_What needs to be done_: Scan the listing below for the word "none" and copy every line where it occurs.

_Source data_:
* * * * * * * * *

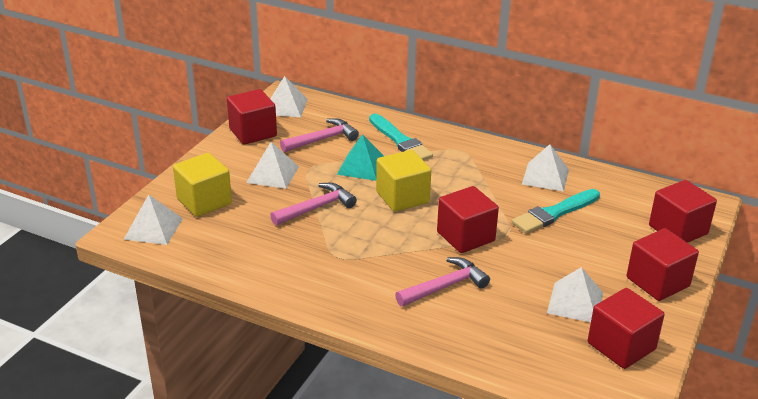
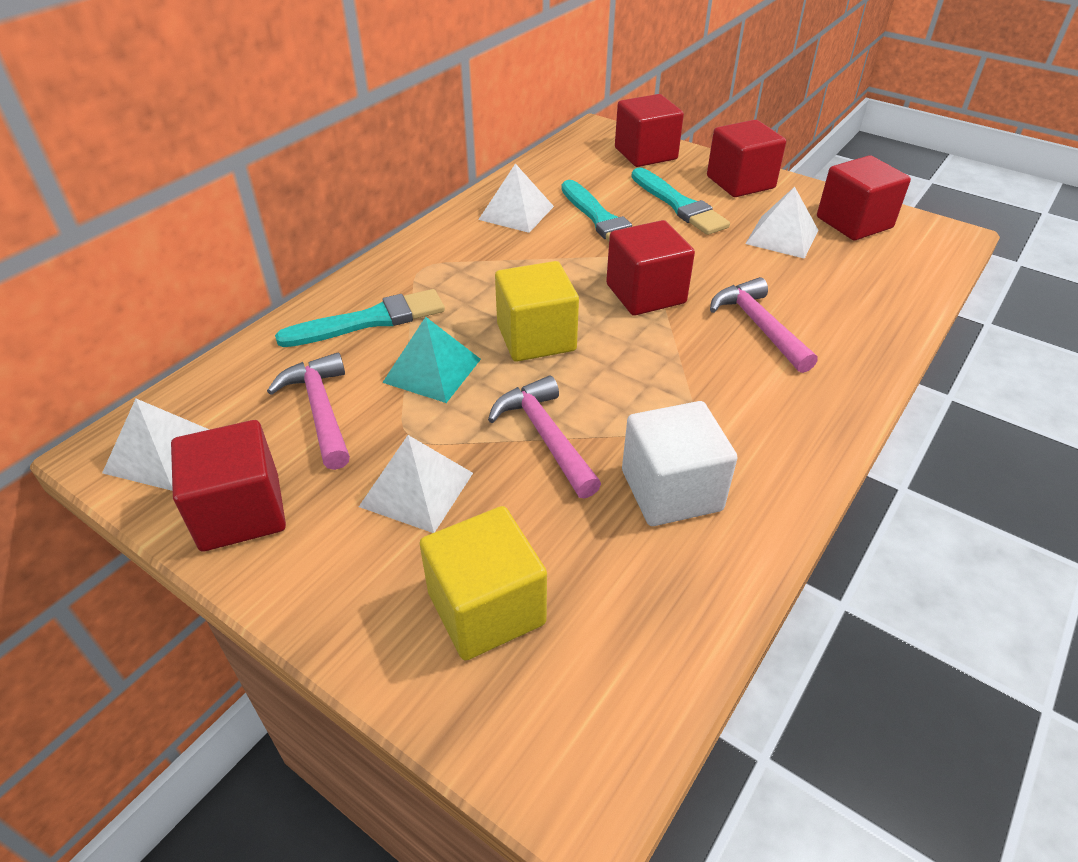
camera: 80 degrees left, 10 degrees up
(153, 228) = (574, 712): white pyramid -> none
(282, 251) = (671, 490): none -> white cube
(598, 249) = (678, 204): none -> turquoise brush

* * * * * * * * *

_Exercise output_:
(153, 228) = (574, 712): white pyramid -> none
(282, 251) = (671, 490): none -> white cube
(598, 249) = (678, 204): none -> turquoise brush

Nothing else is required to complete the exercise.